Your instructions:
The expected answer is every line from the material below that has the word "lost".

Data for the task:

──────────

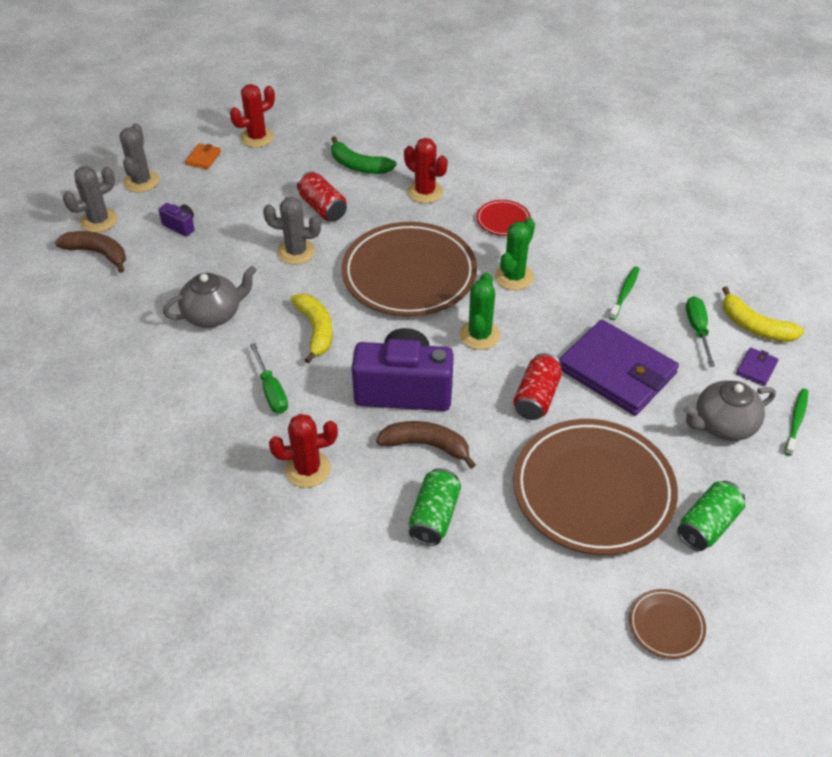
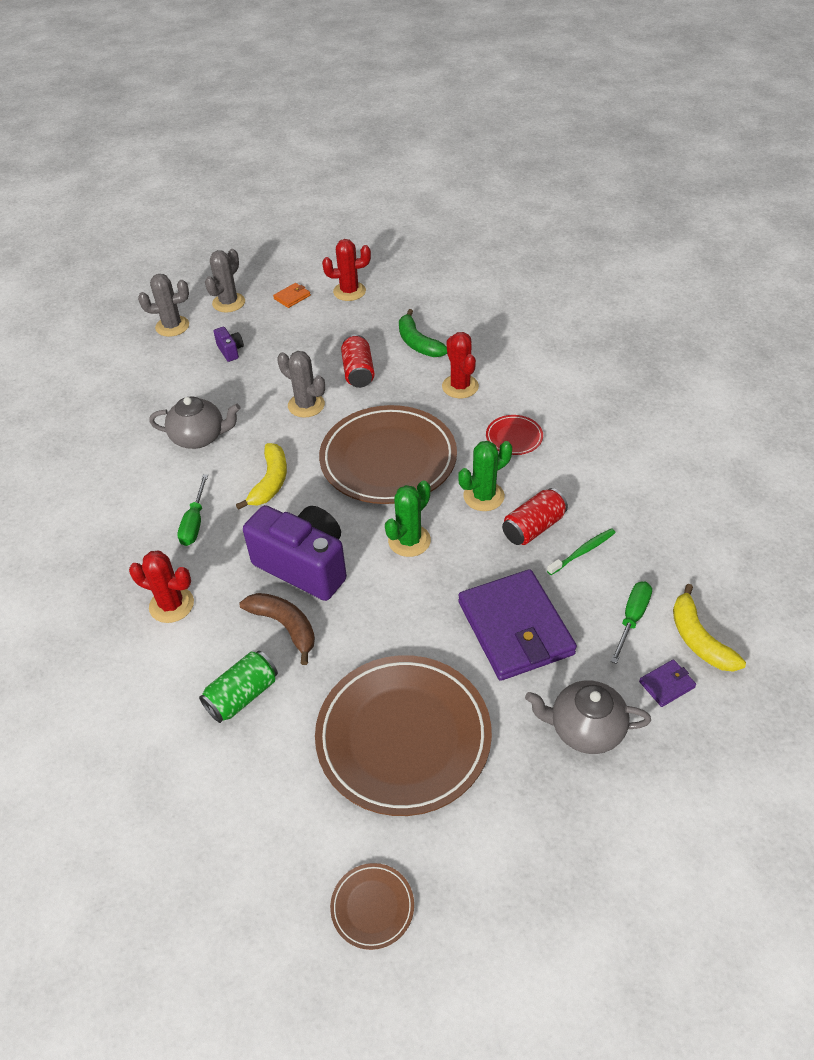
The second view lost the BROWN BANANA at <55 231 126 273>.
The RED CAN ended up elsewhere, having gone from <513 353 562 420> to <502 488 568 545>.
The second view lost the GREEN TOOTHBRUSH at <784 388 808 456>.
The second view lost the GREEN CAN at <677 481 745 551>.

──────────

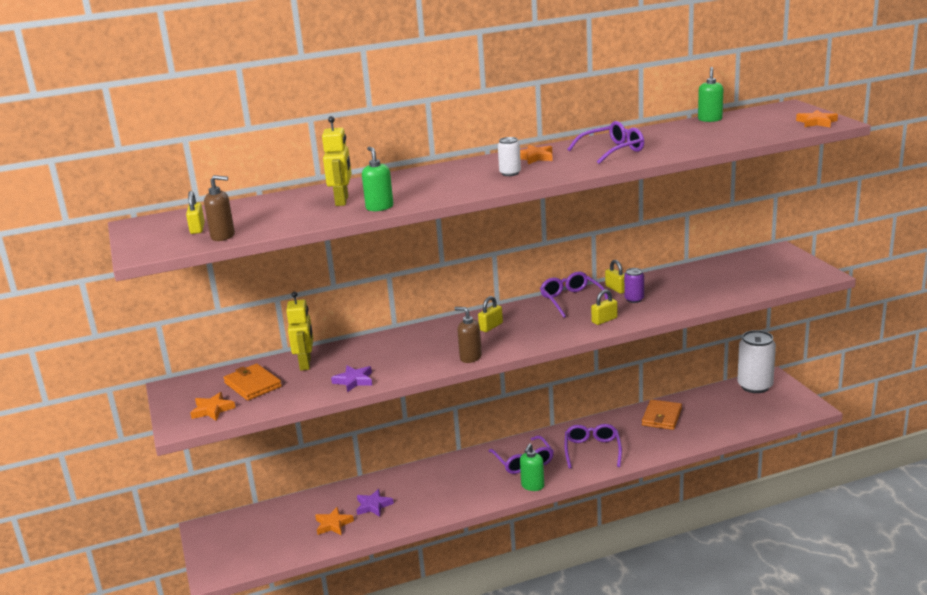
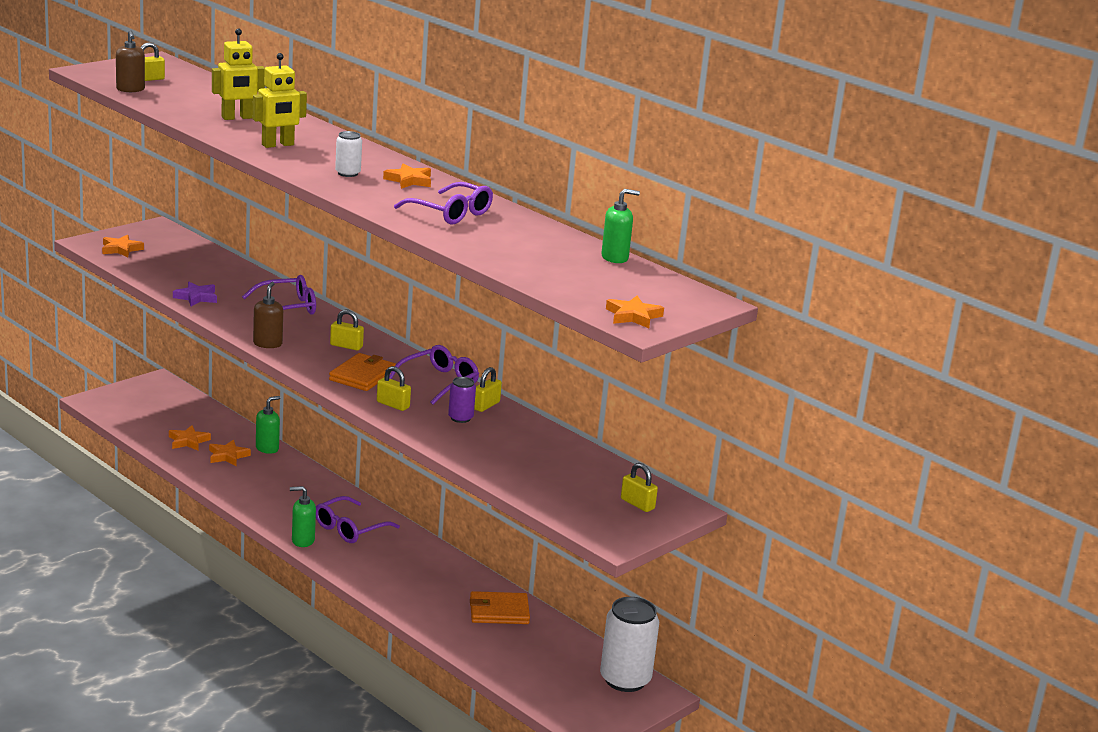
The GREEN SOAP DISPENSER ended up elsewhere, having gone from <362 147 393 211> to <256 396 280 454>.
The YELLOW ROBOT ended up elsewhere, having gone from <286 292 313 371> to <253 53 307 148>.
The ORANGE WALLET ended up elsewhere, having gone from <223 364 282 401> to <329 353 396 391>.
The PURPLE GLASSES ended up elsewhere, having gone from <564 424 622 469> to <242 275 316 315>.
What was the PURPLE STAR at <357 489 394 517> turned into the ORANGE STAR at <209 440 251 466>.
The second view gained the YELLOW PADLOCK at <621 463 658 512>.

──────────

Task output:
The second view lost the BROWN BANANA at <55 231 126 273>.
The second view lost the GREEN TOOTHBRUSH at <784 388 808 456>.
The second view lost the GREEN CAN at <677 481 745 551>.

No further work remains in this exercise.